● **Problem details**
Transcribe every line below exactly; no image goes into the output.

● **Input**

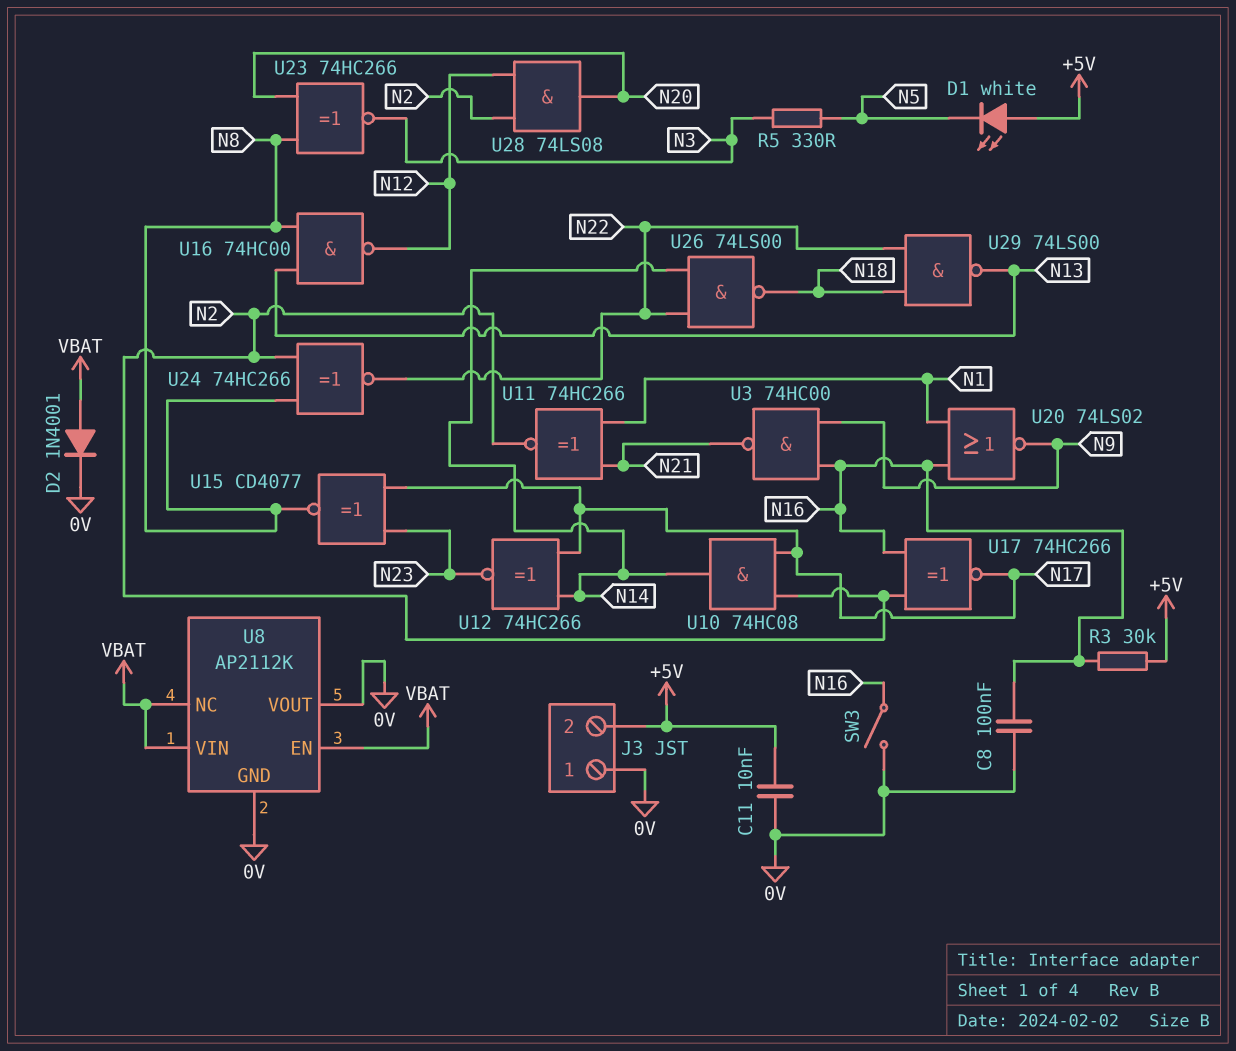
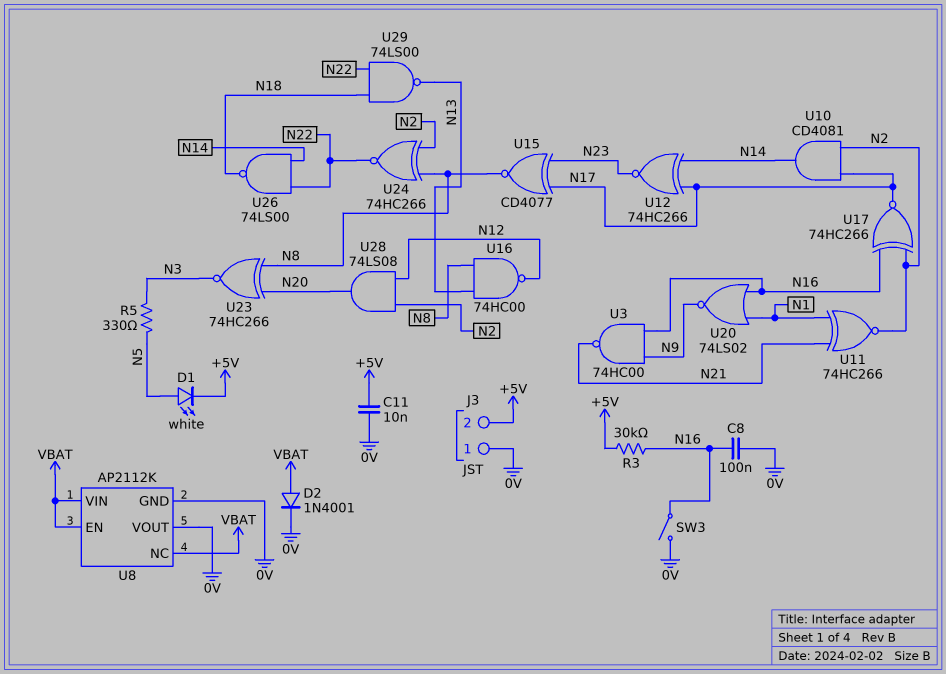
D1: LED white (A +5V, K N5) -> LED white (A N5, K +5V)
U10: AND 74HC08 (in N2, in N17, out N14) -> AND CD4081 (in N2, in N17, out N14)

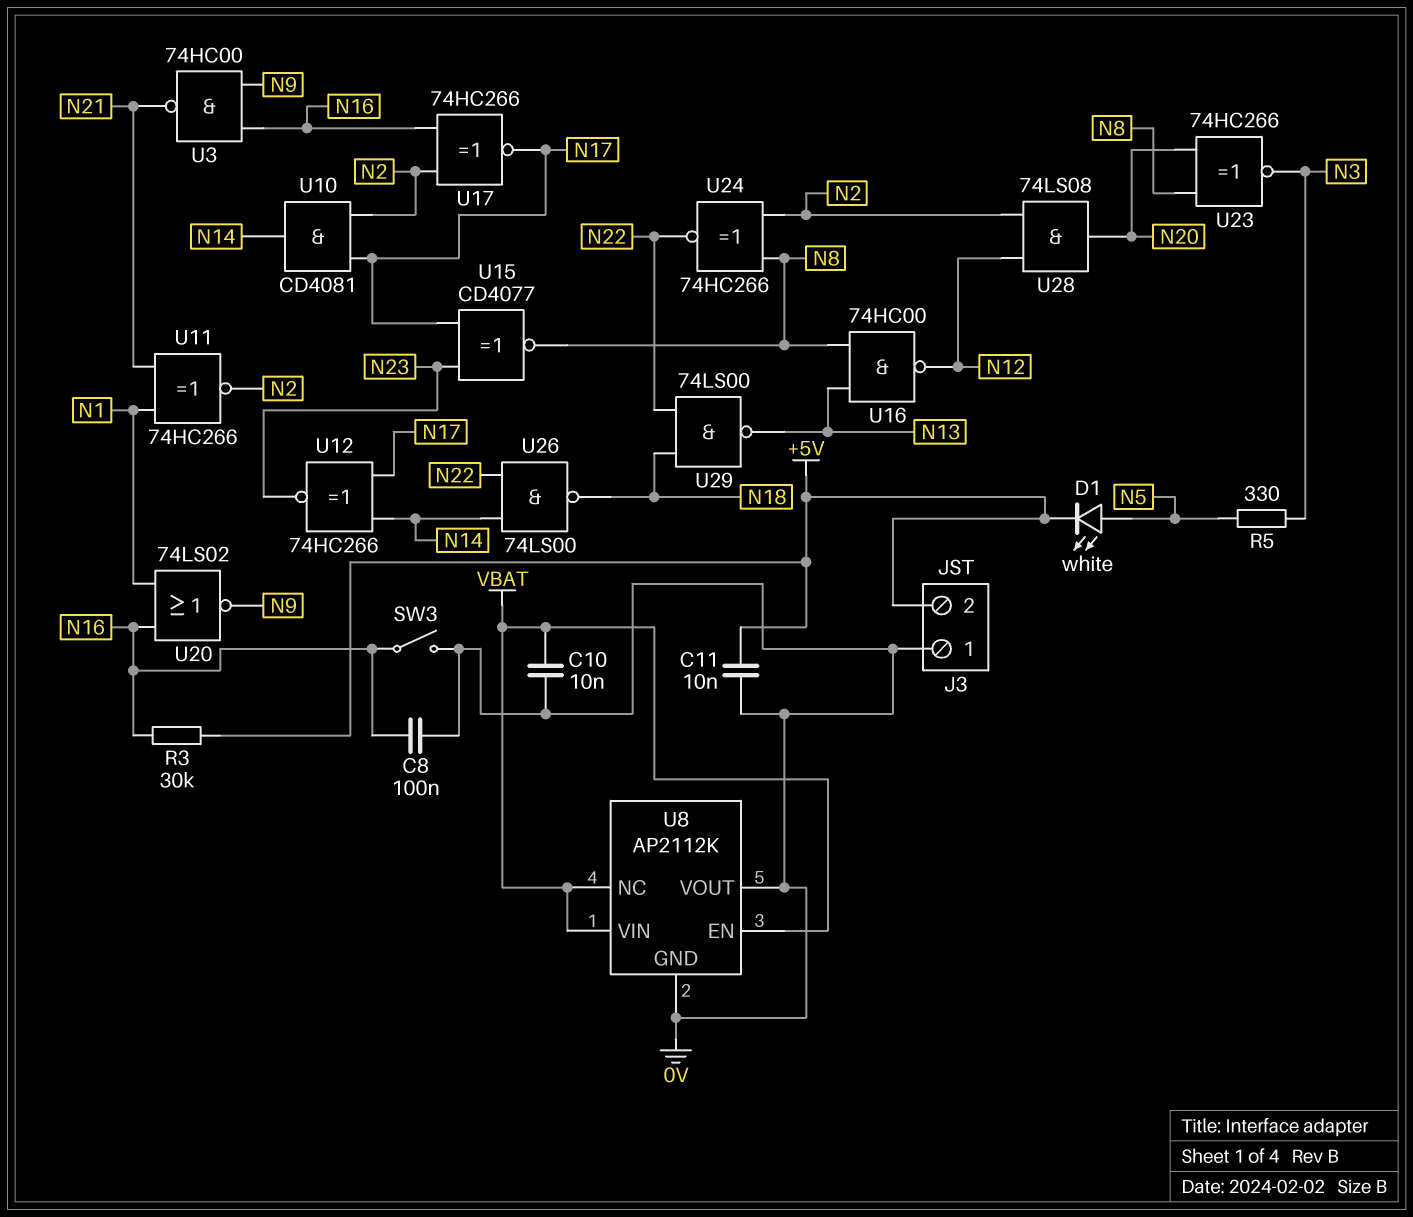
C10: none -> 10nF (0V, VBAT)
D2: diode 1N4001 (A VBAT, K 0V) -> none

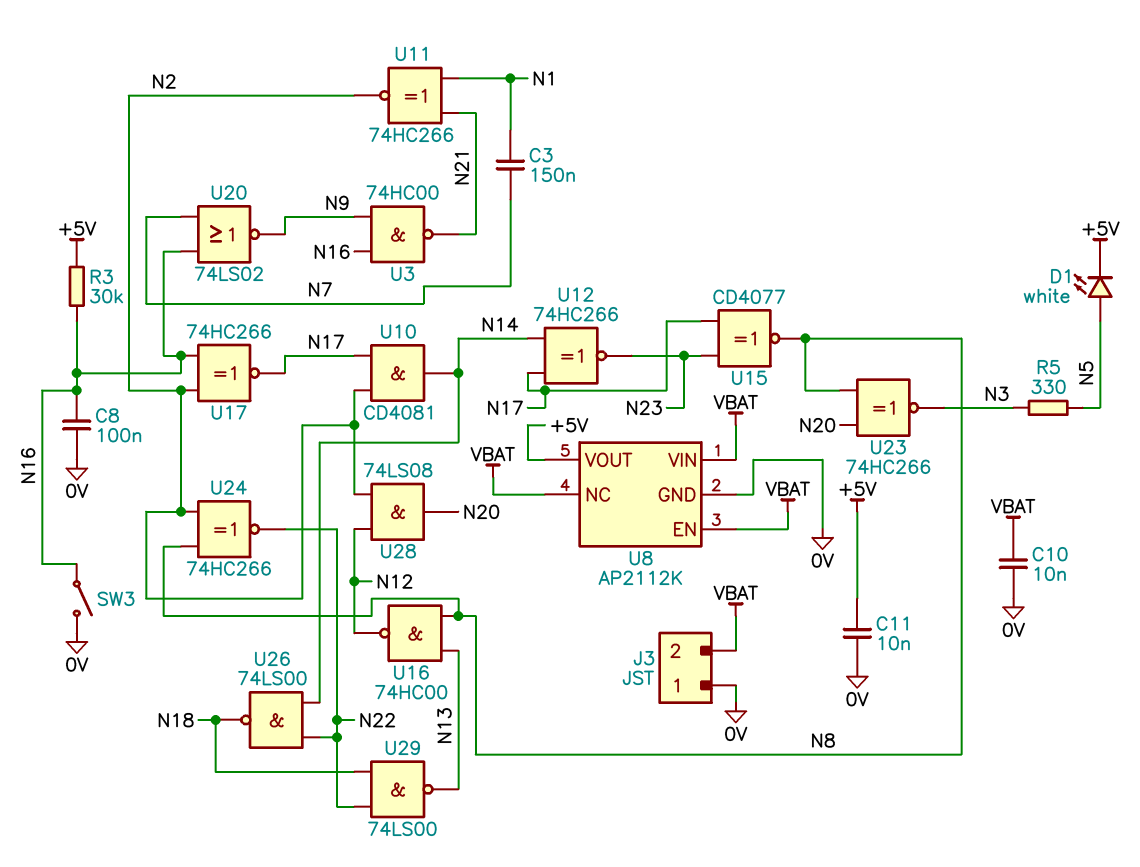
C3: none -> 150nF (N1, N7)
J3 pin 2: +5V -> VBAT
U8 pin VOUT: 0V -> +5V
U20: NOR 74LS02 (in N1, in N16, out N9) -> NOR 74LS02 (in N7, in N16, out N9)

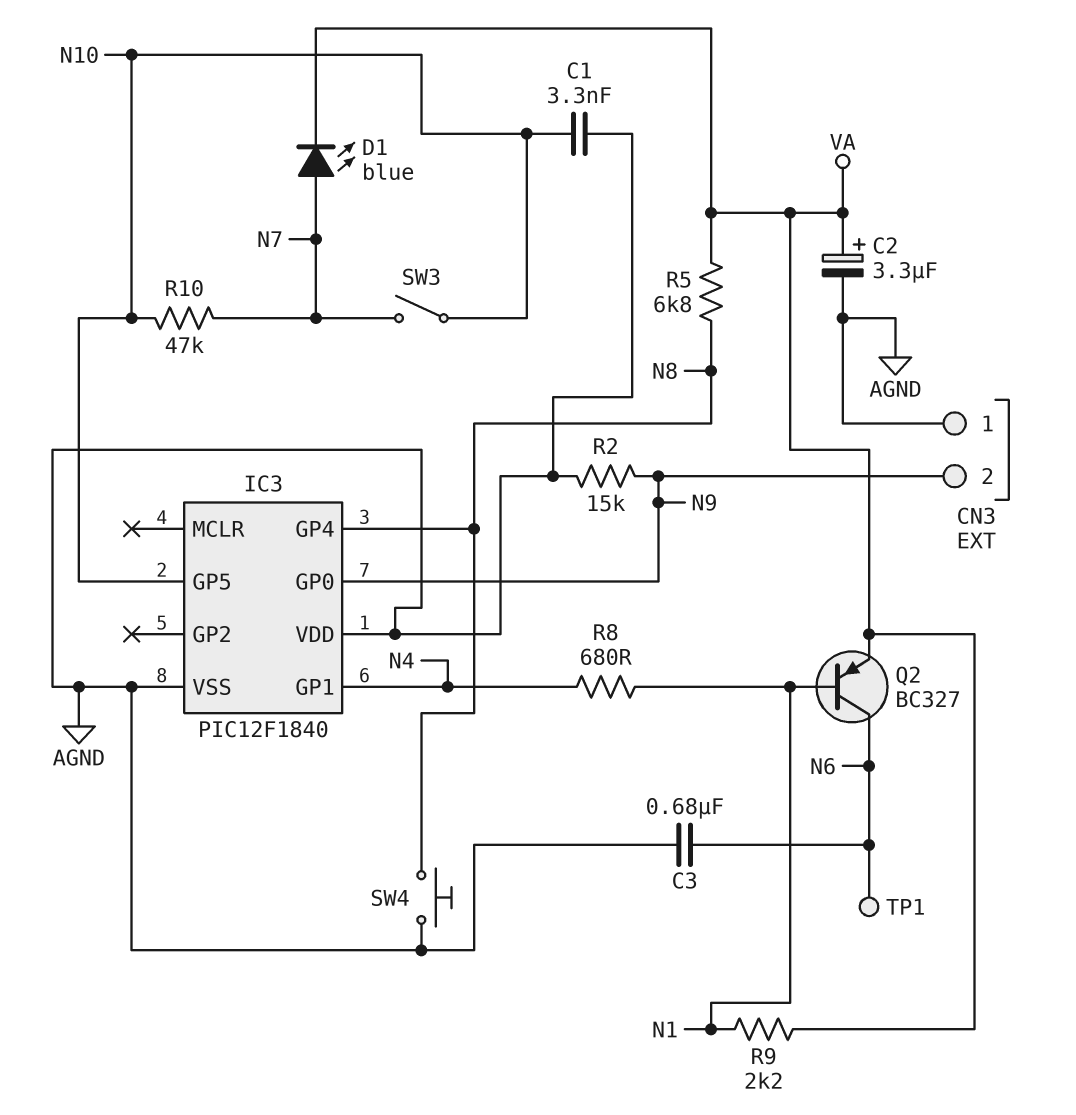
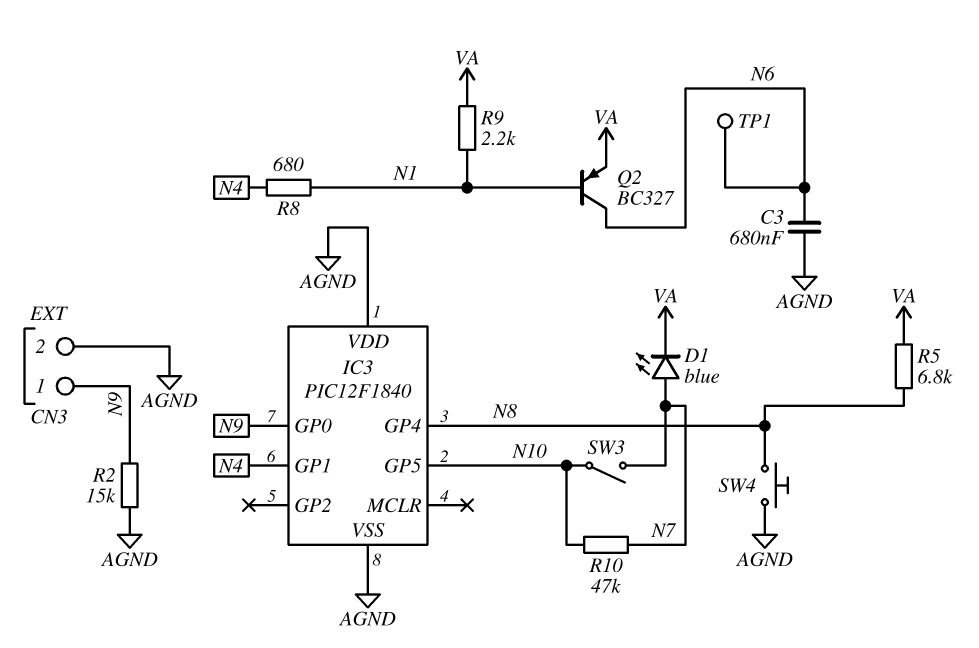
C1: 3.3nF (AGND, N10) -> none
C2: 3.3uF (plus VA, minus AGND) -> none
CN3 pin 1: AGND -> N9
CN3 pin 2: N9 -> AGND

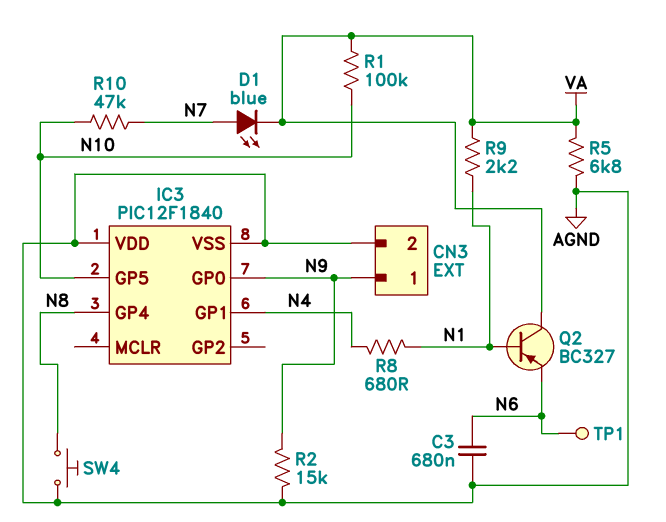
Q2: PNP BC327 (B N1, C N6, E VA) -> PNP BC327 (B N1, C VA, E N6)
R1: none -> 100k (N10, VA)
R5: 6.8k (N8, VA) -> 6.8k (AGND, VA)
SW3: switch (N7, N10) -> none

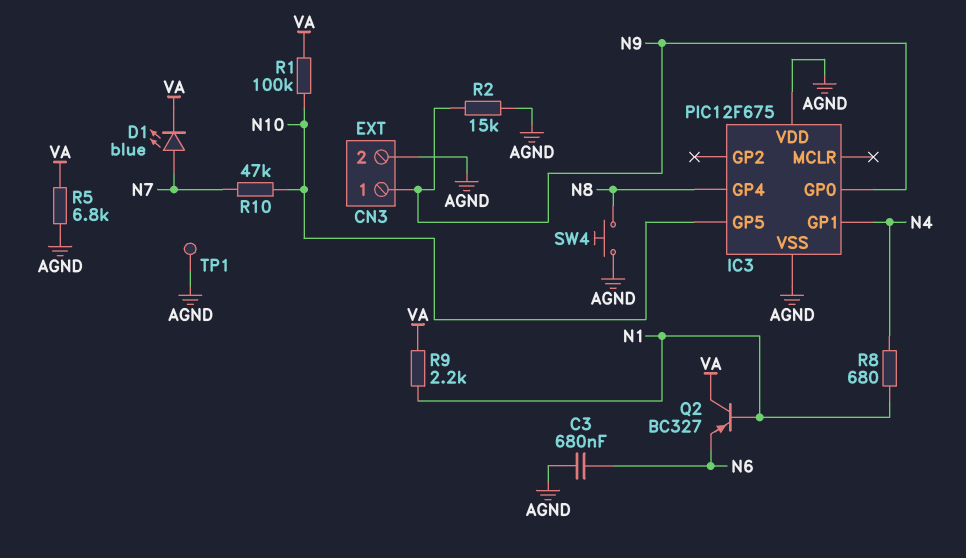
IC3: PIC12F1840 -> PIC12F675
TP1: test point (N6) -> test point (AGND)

● **Exercise response**
D1: LED white (A +5V, K N5) -> LED white (A N5, K +5V)
U10: AND 74HC08 (in N2, in N17, out N14) -> AND CD4081 (in N2, in N17, out N14)

C10: none -> 10nF (0V, VBAT)
D2: diode 1N4001 (A VBAT, K 0V) -> none

C3: none -> 150nF (N1, N7)
J3 pin 2: +5V -> VBAT
U8 pin VOUT: 0V -> +5V
U20: NOR 74LS02 (in N1, in N16, out N9) -> NOR 74LS02 (in N7, in N16, out N9)

C1: 3.3nF (AGND, N10) -> none
C2: 3.3uF (plus VA, minus AGND) -> none
CN3 pin 1: AGND -> N9
CN3 pin 2: N9 -> AGND

Q2: PNP BC327 (B N1, C N6, E VA) -> PNP BC327 (B N1, C VA, E N6)
R1: none -> 100k (N10, VA)
R5: 6.8k (N8, VA) -> 6.8k (AGND, VA)
SW3: switch (N7, N10) -> none

IC3: PIC12F1840 -> PIC12F675
TP1: test point (N6) -> test point (AGND)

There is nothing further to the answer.